YOUR OBJECTIVE
For this exercise, reproduce the entries below exactly, but only from the line containing "black carton: 6 -> 3" through the line containing "white soap dispenser: 3 -> 2", both included.

◆ ◆ ◆

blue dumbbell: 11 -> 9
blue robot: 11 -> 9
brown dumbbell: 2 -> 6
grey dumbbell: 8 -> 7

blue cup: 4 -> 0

◆ ◆ ◆

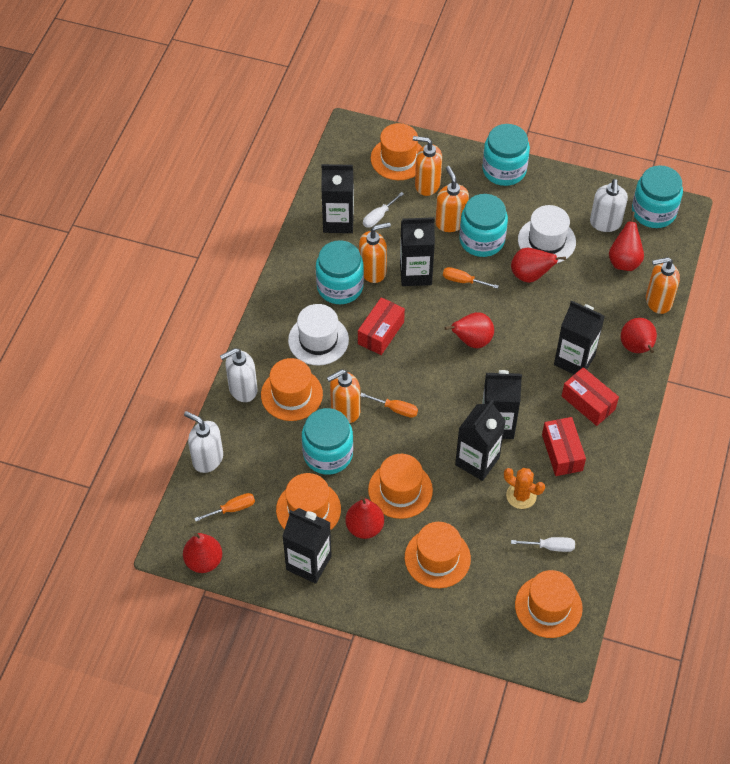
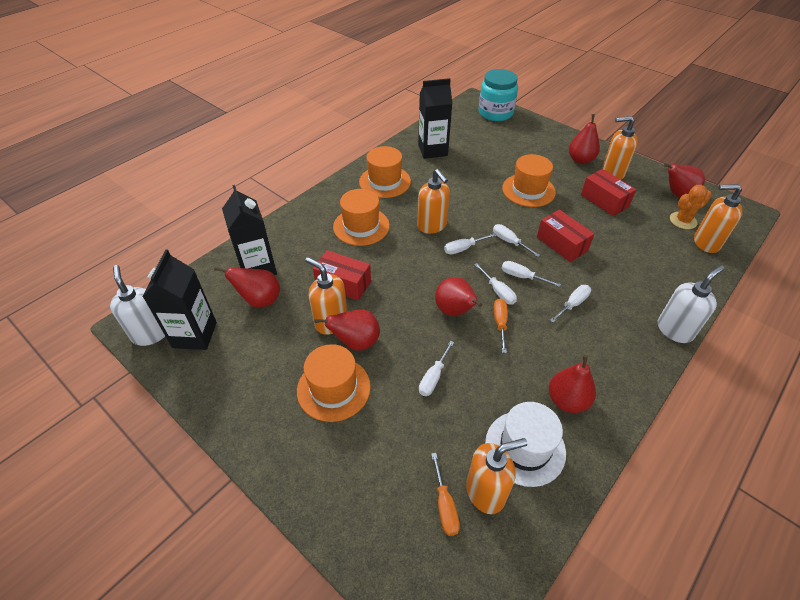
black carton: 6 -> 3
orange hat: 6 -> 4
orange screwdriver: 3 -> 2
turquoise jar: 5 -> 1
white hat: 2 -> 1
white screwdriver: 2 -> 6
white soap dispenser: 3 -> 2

◆ ◆ ◆

EXERCISE ANSWER
black carton: 6 -> 3
orange hat: 6 -> 4
orange screwdriver: 3 -> 2
turquoise jar: 5 -> 1
white hat: 2 -> 1
white screwdriver: 2 -> 6
white soap dispenser: 3 -> 2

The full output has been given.